Set down all the entries again, word for word.
**** AVAILABLE DATA
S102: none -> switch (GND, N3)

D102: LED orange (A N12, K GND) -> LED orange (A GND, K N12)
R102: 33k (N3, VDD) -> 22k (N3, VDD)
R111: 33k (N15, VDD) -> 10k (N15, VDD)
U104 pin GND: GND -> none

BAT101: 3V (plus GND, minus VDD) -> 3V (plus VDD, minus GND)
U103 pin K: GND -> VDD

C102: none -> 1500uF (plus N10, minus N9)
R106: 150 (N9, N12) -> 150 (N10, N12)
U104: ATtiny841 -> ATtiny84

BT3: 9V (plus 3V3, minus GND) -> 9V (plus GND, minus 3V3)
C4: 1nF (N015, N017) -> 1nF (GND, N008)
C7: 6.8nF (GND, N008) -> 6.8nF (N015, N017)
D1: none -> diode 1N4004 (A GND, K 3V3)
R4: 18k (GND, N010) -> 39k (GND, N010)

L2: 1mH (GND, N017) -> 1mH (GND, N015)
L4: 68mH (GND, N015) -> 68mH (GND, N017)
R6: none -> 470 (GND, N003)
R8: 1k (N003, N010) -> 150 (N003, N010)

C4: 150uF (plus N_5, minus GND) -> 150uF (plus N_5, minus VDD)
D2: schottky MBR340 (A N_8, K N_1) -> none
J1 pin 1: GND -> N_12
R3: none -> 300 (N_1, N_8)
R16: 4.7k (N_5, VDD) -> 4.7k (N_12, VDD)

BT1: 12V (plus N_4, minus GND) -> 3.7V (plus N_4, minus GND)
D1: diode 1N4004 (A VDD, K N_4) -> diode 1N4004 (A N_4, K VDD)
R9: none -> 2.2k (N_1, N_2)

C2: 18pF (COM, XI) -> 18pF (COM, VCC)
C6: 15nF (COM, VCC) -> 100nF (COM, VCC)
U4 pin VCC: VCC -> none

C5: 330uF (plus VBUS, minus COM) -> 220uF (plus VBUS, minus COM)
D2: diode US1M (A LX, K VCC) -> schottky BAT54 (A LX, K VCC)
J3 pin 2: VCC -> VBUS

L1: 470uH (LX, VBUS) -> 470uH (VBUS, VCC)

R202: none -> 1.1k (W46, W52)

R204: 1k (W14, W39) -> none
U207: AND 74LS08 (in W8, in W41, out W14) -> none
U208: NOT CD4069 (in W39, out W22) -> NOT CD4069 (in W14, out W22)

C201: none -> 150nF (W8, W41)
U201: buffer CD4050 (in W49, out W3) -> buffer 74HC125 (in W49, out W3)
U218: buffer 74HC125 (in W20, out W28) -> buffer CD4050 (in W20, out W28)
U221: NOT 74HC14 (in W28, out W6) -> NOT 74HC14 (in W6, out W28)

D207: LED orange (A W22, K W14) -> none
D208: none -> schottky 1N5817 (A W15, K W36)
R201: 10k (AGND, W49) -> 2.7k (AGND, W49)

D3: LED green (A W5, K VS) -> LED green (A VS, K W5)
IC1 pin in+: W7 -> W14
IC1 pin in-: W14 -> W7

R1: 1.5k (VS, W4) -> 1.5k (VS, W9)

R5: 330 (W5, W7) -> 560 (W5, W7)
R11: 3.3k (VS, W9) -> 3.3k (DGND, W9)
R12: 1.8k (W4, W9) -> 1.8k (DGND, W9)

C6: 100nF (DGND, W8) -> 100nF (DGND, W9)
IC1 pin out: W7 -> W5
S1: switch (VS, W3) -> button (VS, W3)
********
▶ OUTPUT:
S102: none -> switch (GND, N3)

D102: LED orange (A N12, K GND) -> LED orange (A GND, K N12)
R102: 33k (N3, VDD) -> 22k (N3, VDD)
R111: 33k (N15, VDD) -> 10k (N15, VDD)
U104 pin GND: GND -> none

BAT101: 3V (plus GND, minus VDD) -> 3V (plus VDD, minus GND)
U103 pin K: GND -> VDD

C102: none -> 1500uF (plus N10, minus N9)
R106: 150 (N9, N12) -> 150 (N10, N12)
U104: ATtiny841 -> ATtiny84

BT3: 9V (plus 3V3, minus GND) -> 9V (plus GND, minus 3V3)
C4: 1nF (N015, N017) -> 1nF (GND, N008)
C7: 6.8nF (GND, N008) -> 6.8nF (N015, N017)
D1: none -> diode 1N4004 (A GND, K 3V3)
R4: 18k (GND, N010) -> 39k (GND, N010)

L2: 1mH (GND, N017) -> 1mH (GND, N015)
L4: 68mH (GND, N015) -> 68mH (GND, N017)
R6: none -> 470 (GND, N003)
R8: 1k (N003, N010) -> 150 (N003, N010)

C4: 150uF (plus N_5, minus GND) -> 150uF (plus N_5, minus VDD)
D2: schottky MBR340 (A N_8, K N_1) -> none
J1 pin 1: GND -> N_12
R3: none -> 300 (N_1, N_8)
R16: 4.7k (N_5, VDD) -> 4.7k (N_12, VDD)

BT1: 12V (plus N_4, minus GND) -> 3.7V (plus N_4, minus GND)
D1: diode 1N4004 (A VDD, K N_4) -> diode 1N4004 (A N_4, K VDD)
R9: none -> 2.2k (N_1, N_2)

C2: 18pF (COM, XI) -> 18pF (COM, VCC)
C6: 15nF (COM, VCC) -> 100nF (COM, VCC)
U4 pin VCC: VCC -> none

C5: 330uF (plus VBUS, minus COM) -> 220uF (plus VBUS, minus COM)
D2: diode US1M (A LX, K VCC) -> schottky BAT54 (A LX, K VCC)
J3 pin 2: VCC -> VBUS

L1: 470uH (LX, VBUS) -> 470uH (VBUS, VCC)

R202: none -> 1.1k (W46, W52)

R204: 1k (W14, W39) -> none
U207: AND 74LS08 (in W8, in W41, out W14) -> none
U208: NOT CD4069 (in W39, out W22) -> NOT CD4069 (in W14, out W22)

C201: none -> 150nF (W8, W41)
U201: buffer CD4050 (in W49, out W3) -> buffer 74HC125 (in W49, out W3)
U218: buffer 74HC125 (in W20, out W28) -> buffer CD4050 (in W20, out W28)
U221: NOT 74HC14 (in W28, out W6) -> NOT 74HC14 (in W6, out W28)

D207: LED orange (A W22, K W14) -> none
D208: none -> schottky 1N5817 (A W15, K W36)
R201: 10k (AGND, W49) -> 2.7k (AGND, W49)

D3: LED green (A W5, K VS) -> LED green (A VS, K W5)
IC1 pin in+: W7 -> W14
IC1 pin in-: W14 -> W7

R1: 1.5k (VS, W4) -> 1.5k (VS, W9)

R5: 330 (W5, W7) -> 560 (W5, W7)
R11: 3.3k (VS, W9) -> 3.3k (DGND, W9)
R12: 1.8k (W4, W9) -> 1.8k (DGND, W9)

C6: 100nF (DGND, W8) -> 100nF (DGND, W9)
IC1 pin out: W7 -> W5
S1: switch (VS, W3) -> button (VS, W3)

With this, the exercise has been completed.